Which lines in the records below contain the word "diode"? Copy each one out.
*** Opening of Provided data ***
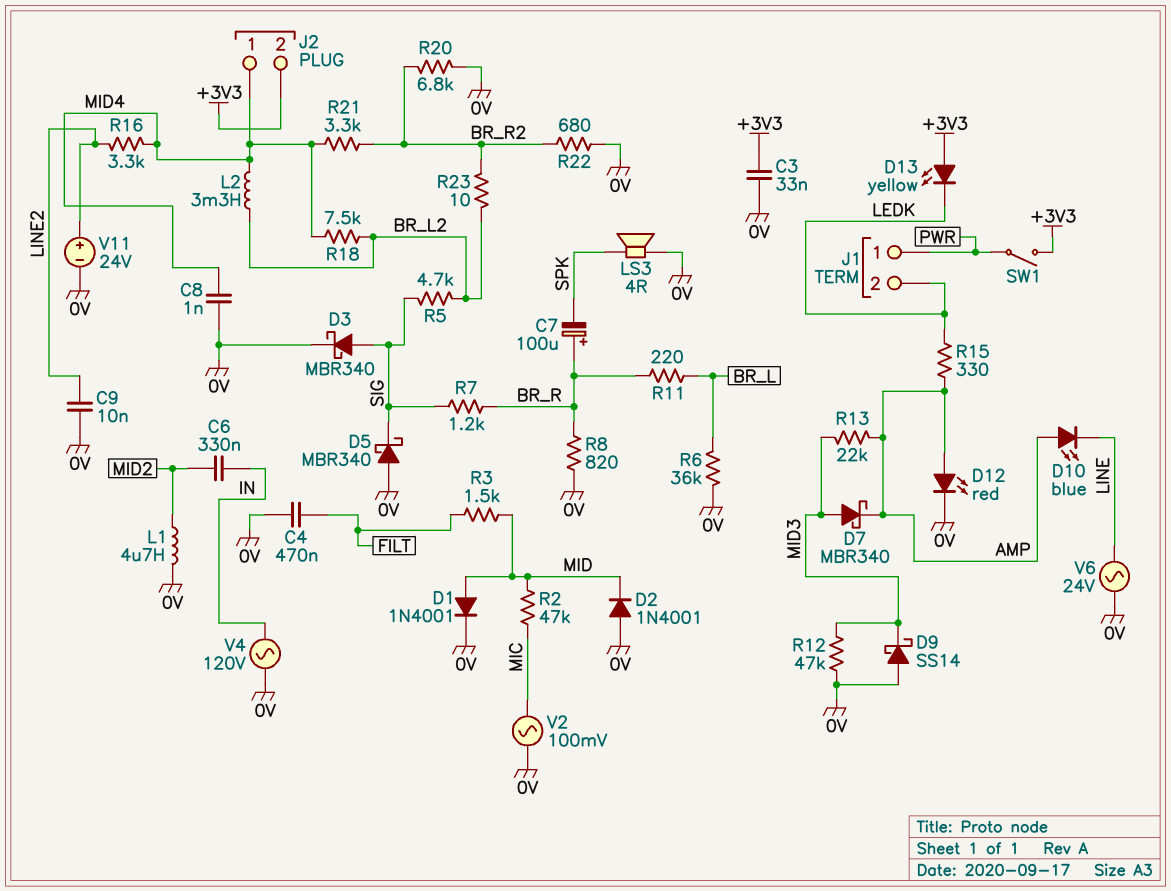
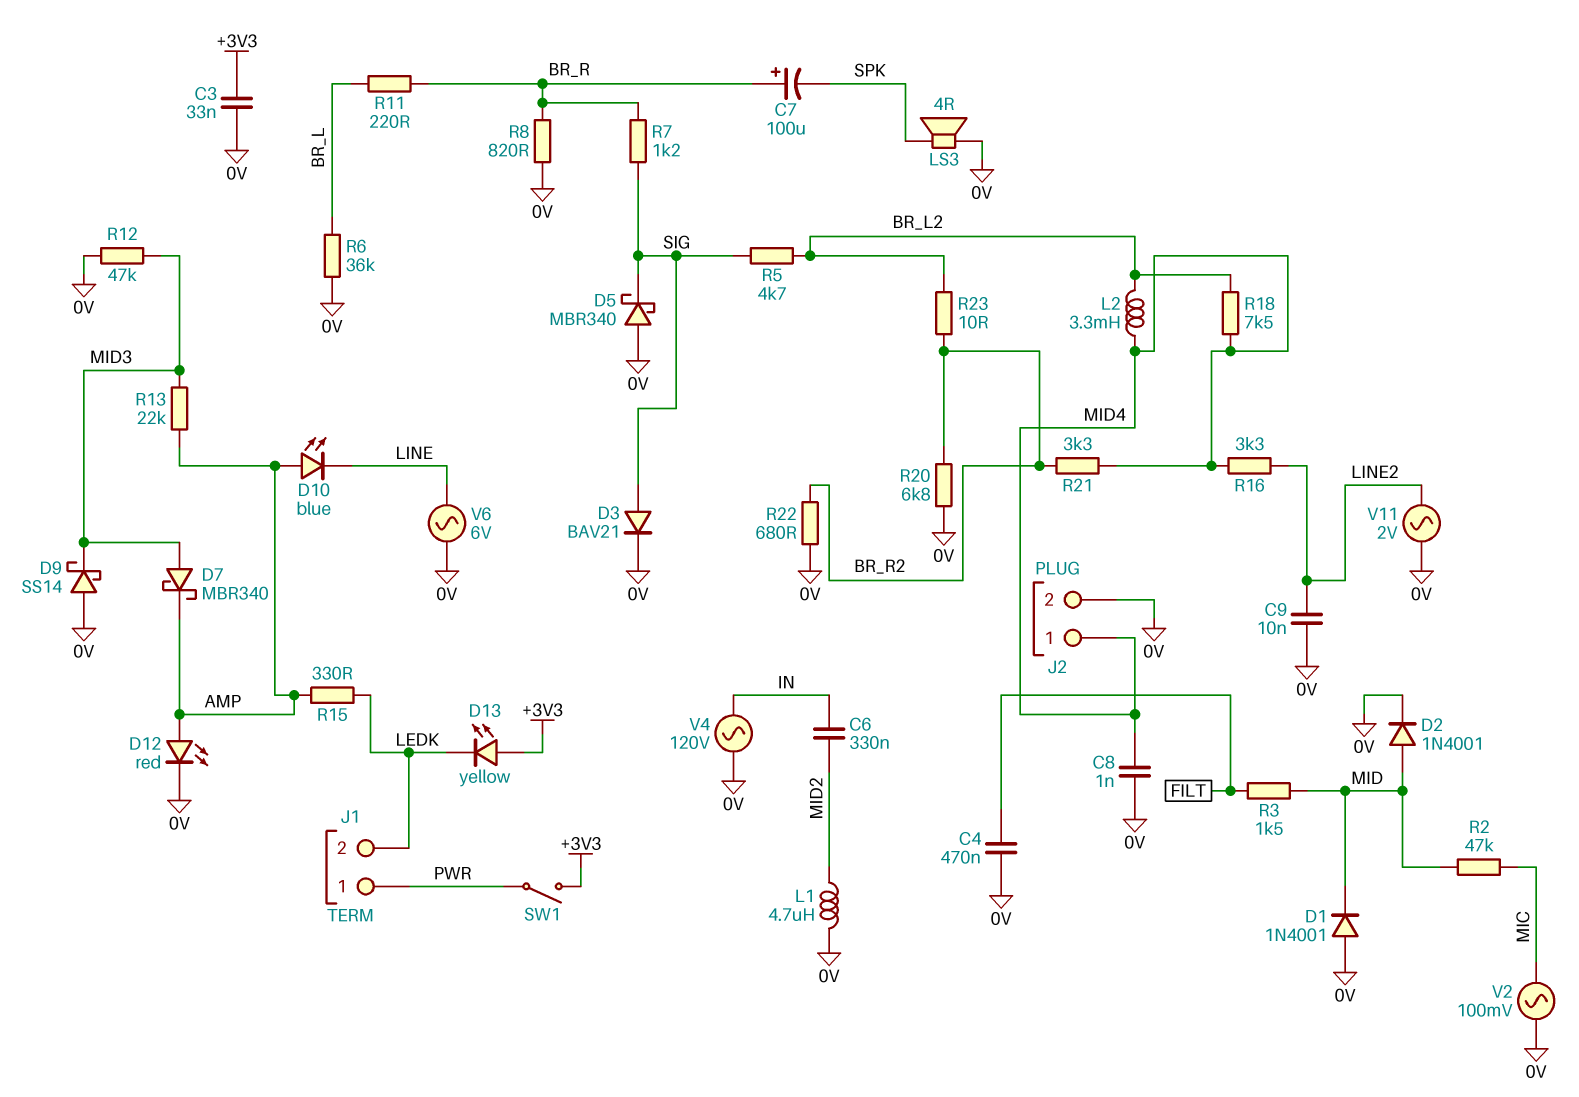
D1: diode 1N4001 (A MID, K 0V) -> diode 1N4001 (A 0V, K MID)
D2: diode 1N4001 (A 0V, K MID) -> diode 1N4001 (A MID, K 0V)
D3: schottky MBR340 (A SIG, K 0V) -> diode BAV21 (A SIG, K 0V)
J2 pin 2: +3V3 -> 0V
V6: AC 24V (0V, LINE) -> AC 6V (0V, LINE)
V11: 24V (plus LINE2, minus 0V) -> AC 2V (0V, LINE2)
*** Close of Provided data ***
> Problem solution:
D1: diode 1N4001 (A MID, K 0V) -> diode 1N4001 (A 0V, K MID)
D2: diode 1N4001 (A 0V, K MID) -> diode 1N4001 (A MID, K 0V)
D3: schottky MBR340 (A SIG, K 0V) -> diode BAV21 (A SIG, K 0V)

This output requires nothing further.